## [Direction]
Write the material out again in full, exactly.

Recorded information start

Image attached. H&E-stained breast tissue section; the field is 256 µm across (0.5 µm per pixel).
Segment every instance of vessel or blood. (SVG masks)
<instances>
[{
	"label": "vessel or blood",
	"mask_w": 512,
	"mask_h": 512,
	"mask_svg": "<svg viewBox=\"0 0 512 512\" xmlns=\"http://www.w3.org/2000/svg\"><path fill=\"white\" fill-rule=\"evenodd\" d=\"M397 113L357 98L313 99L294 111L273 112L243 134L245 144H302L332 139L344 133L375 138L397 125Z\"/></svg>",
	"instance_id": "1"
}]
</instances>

Recorded information end

## [Solution to this problem]
Image attached. H&E-stained breast tissue section; the field is 256 µm across (0.5 µm per pixel).
Segment every instance of vessel or blood. (SVG masks)
<instances>
[{
	"label": "vessel or blood",
	"mask_w": 512,
	"mask_h": 512,
	"mask_svg": "<svg viewBox=\"0 0 512 512\" xmlns=\"http://www.w3.org/2000/svg\"><path fill=\"white\" fill-rule=\"evenodd\" d=\"M397 113L357 98L313 99L294 111L273 112L243 134L245 144H302L332 139L344 133L375 138L397 125Z\"/></svg>",
	"instance_id": "1"
}]
</instances>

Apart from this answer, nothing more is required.